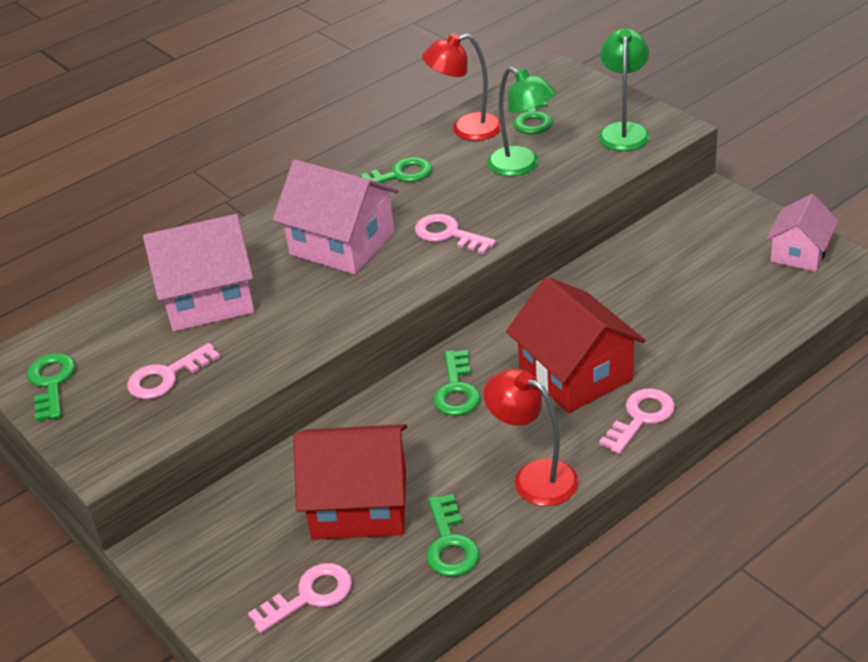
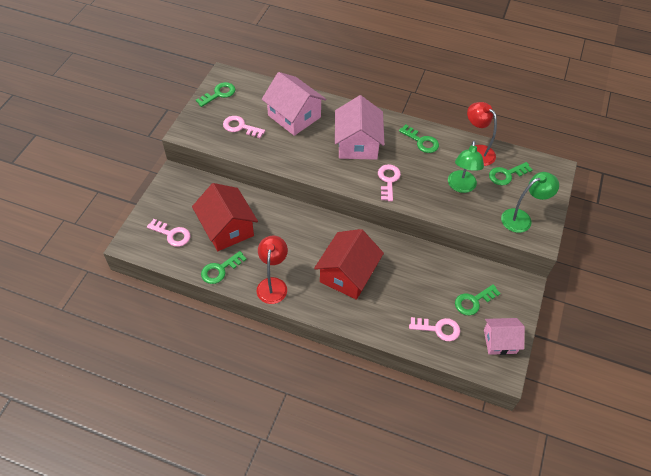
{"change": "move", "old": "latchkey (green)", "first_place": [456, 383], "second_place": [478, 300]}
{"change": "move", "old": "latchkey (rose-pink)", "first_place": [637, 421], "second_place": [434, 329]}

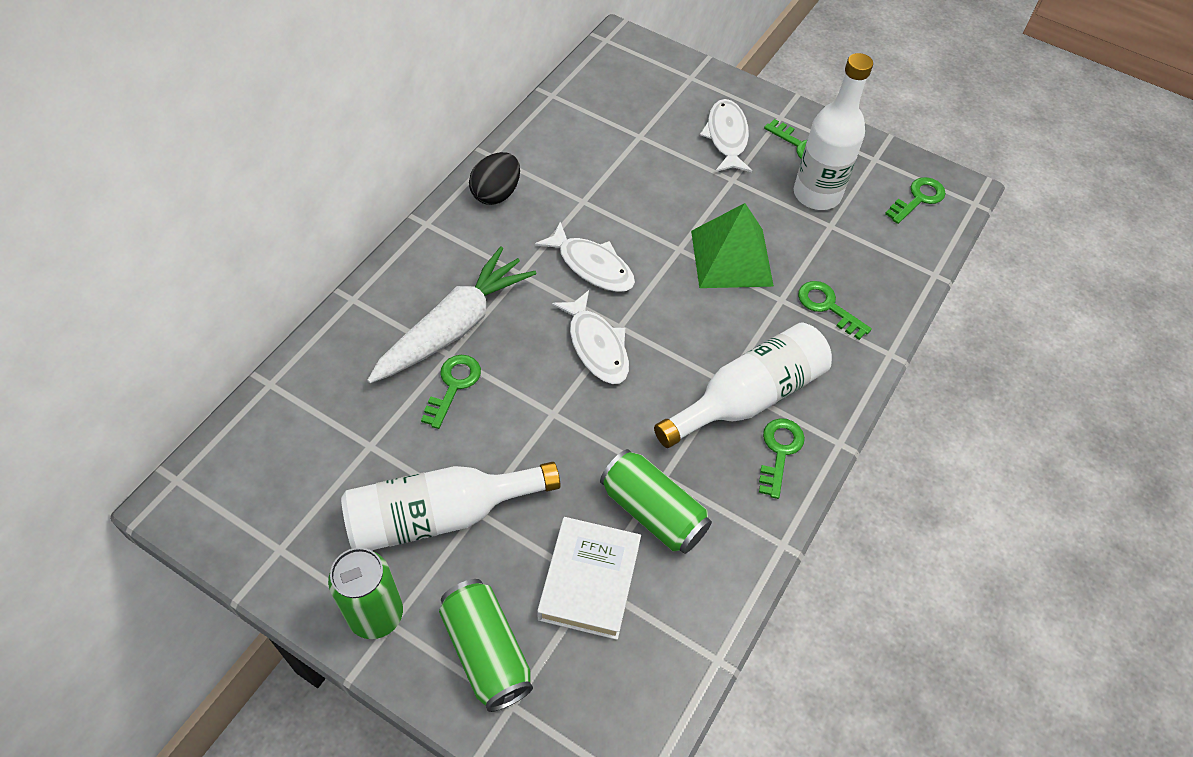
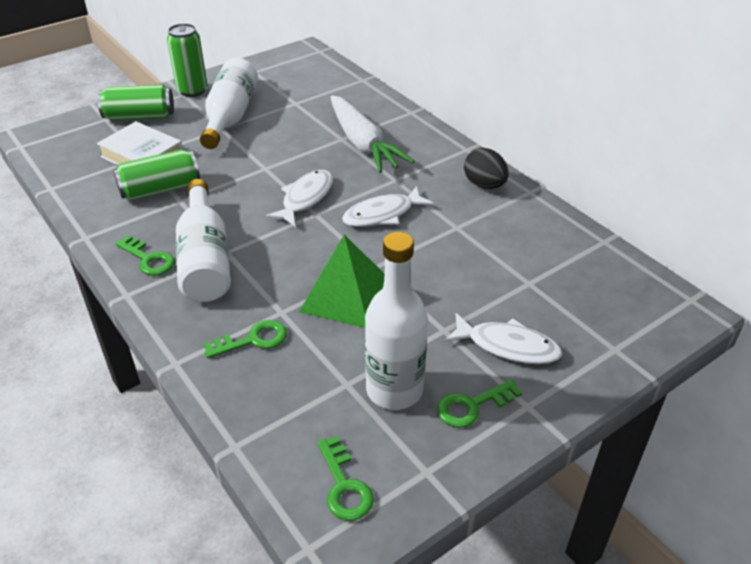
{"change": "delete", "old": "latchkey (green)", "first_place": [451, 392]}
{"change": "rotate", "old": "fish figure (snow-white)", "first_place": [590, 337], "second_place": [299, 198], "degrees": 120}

:: PROBLEM DESCRIPTION ::
Strip out the pictures and reproduce the remaining material above exactly.

:: ANSWER TO THE PROBLEM ::
{"change": "move", "old": "latchkey (green)", "first_place": [456, 383], "second_place": [478, 300]}
{"change": "move", "old": "latchkey (rose-pink)", "first_place": [637, 421], "second_place": [434, 329]}

{"change": "delete", "old": "latchkey (green)", "first_place": [451, 392]}
{"change": "rotate", "old": "fish figure (snow-white)", "first_place": [590, 337], "second_place": [299, 198], "degrees": 120}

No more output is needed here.